Extracted information Block Start
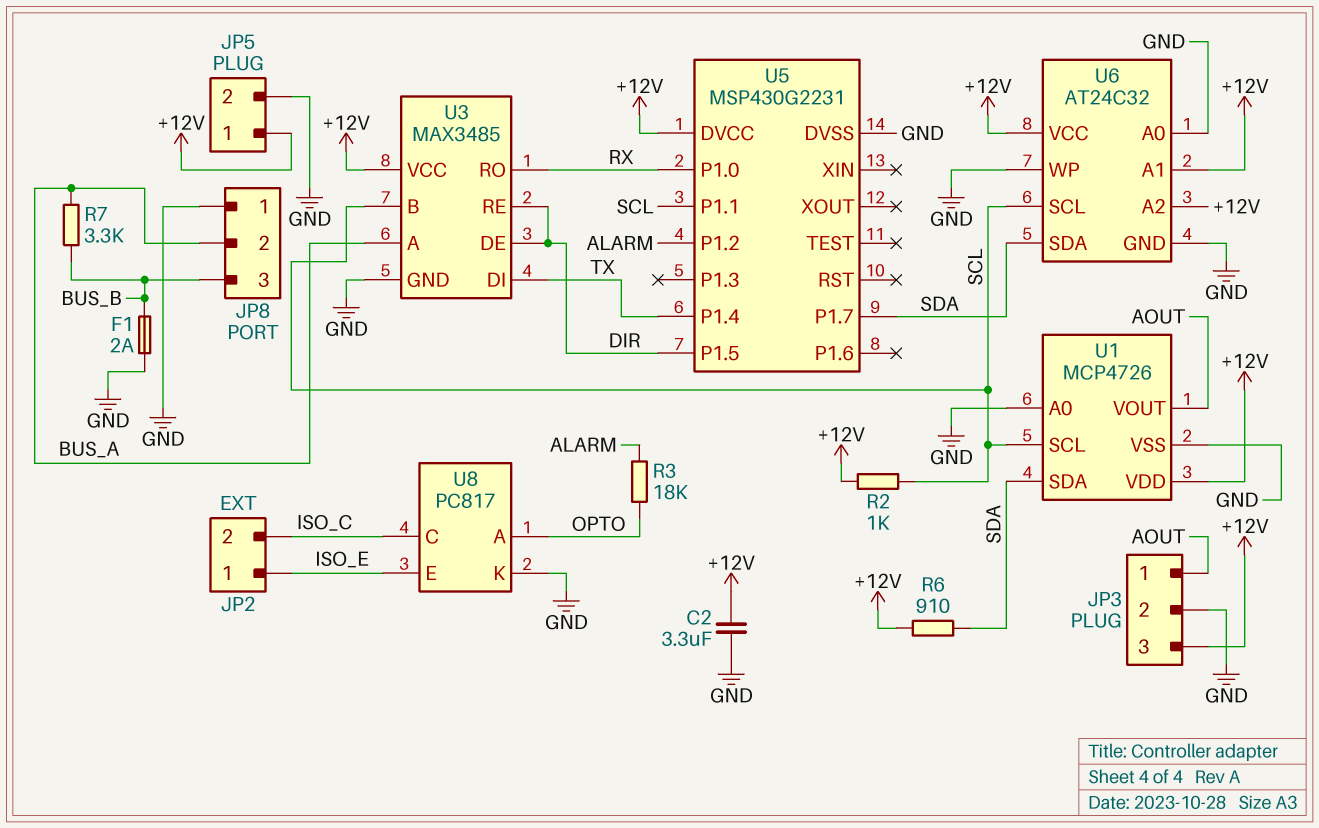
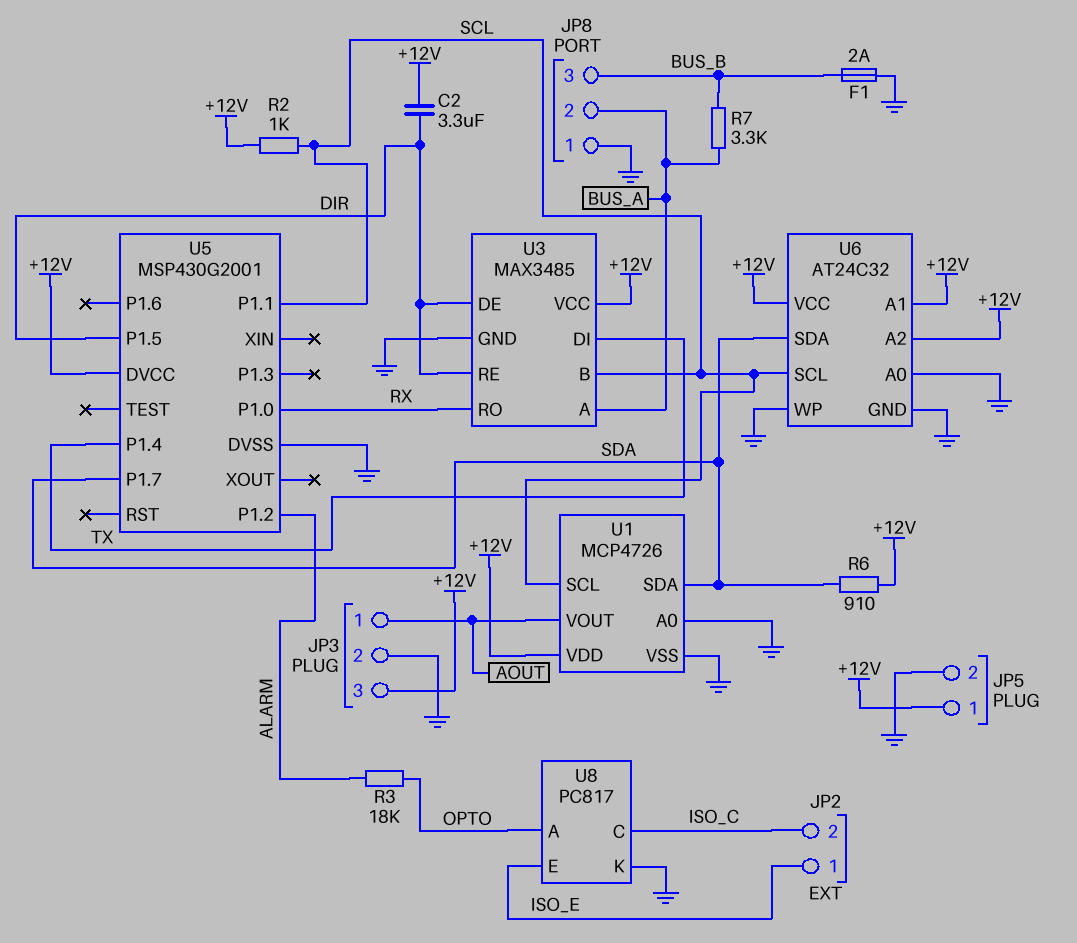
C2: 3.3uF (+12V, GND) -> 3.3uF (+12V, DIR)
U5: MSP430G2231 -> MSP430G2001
Extracted information Block End
Extracted information Block Start
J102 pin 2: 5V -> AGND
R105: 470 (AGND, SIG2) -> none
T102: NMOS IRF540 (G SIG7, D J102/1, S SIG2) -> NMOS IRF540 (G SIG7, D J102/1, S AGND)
Extracted information Block End
[Task details]
From the material above, retype precisely the lines between the line holding "R105: 470 (AGND, SIG2) -> none" and the line holding "T102: NMOS IRF540", inclusive, and nothing beyond them.

[Solution to the problem]
R105: 470 (AGND, SIG2) -> none
T102: NMOS IRF540 (G SIG7, D J102/1, S SIG2) -> NMOS IRF540 (G SIG7, D J102/1, S AGND)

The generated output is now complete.